[Version difference data]
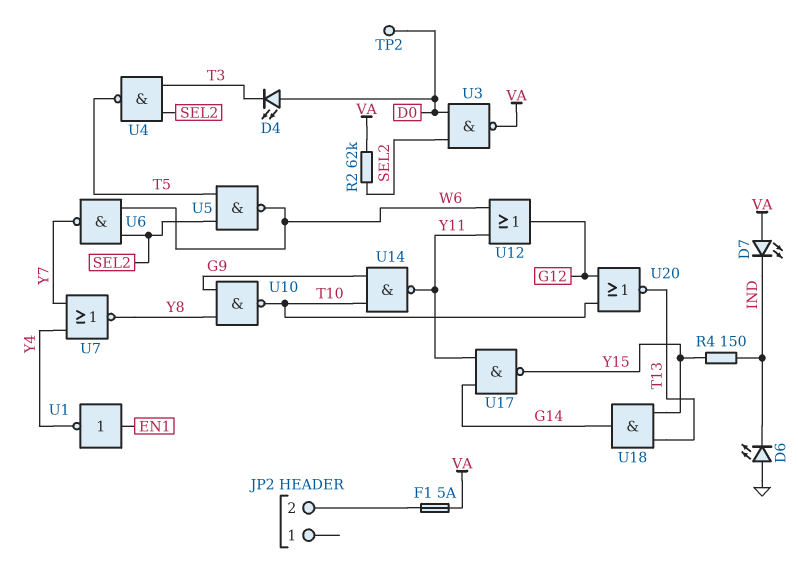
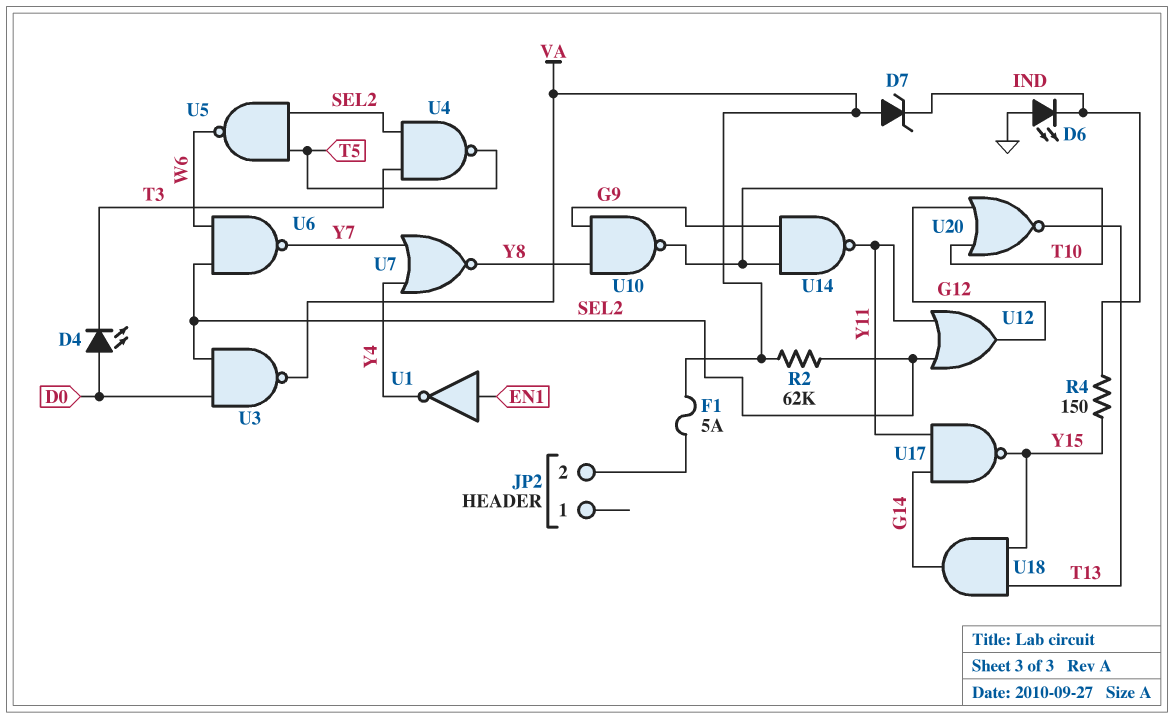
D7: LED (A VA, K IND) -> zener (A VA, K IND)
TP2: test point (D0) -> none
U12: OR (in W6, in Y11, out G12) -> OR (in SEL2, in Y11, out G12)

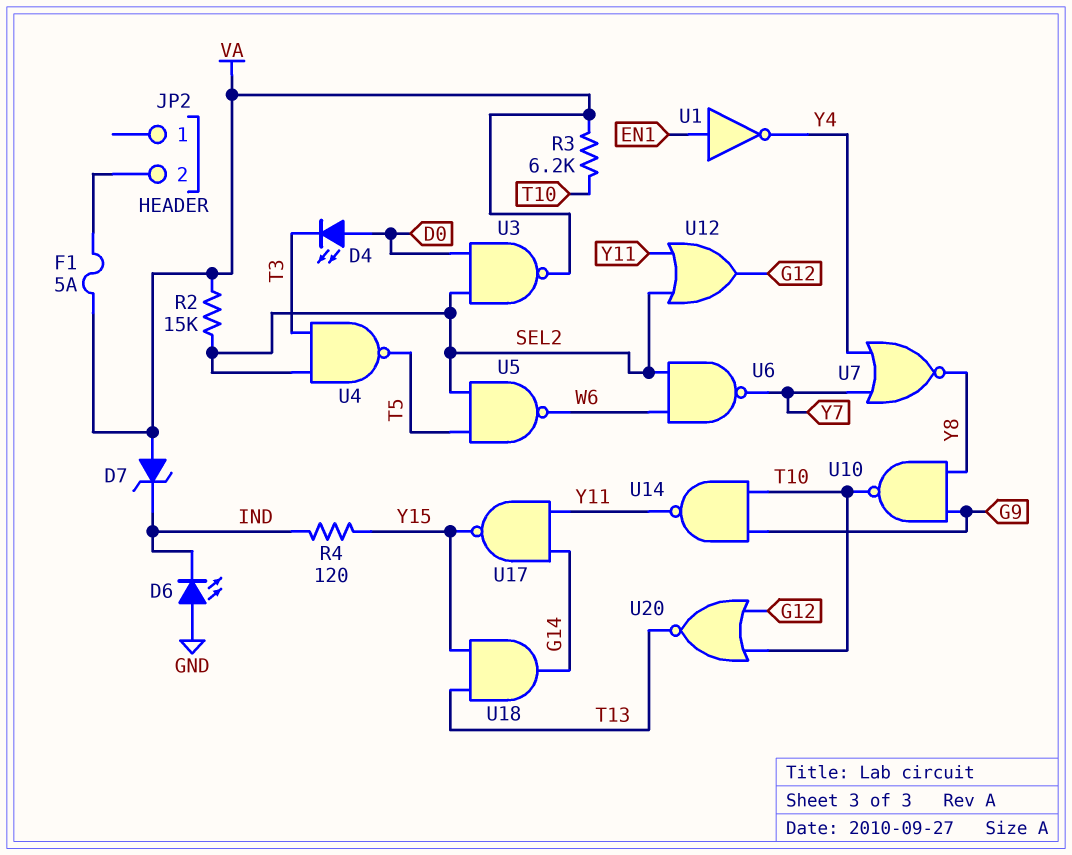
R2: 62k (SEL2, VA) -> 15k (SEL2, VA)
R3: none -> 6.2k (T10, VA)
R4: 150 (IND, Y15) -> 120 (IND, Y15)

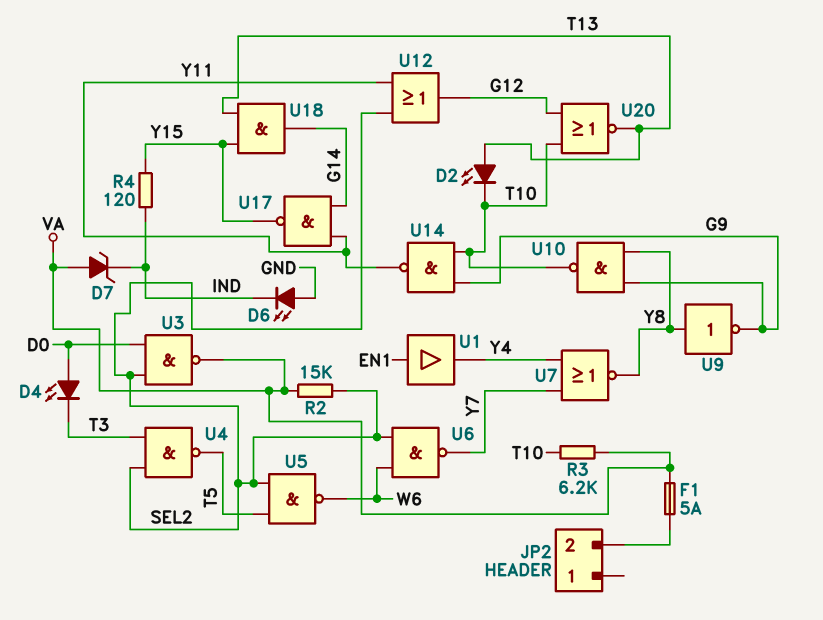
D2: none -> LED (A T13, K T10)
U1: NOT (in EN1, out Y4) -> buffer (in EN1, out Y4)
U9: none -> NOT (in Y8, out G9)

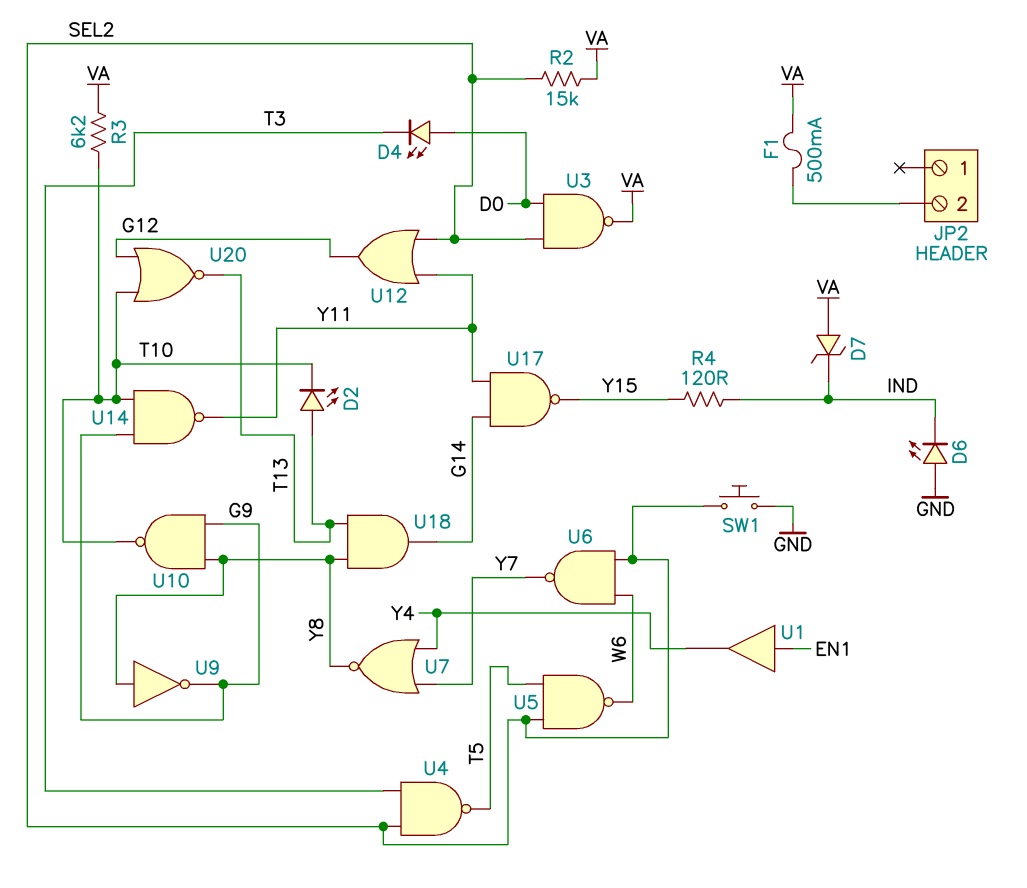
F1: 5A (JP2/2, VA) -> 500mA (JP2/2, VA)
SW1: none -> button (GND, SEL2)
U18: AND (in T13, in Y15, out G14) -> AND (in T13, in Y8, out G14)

[PROBLEM STATEMENT] Your whole answer should be one number, the count of lines in the records that hold "none".

[SOLUTION TO THE PROBLEM] 5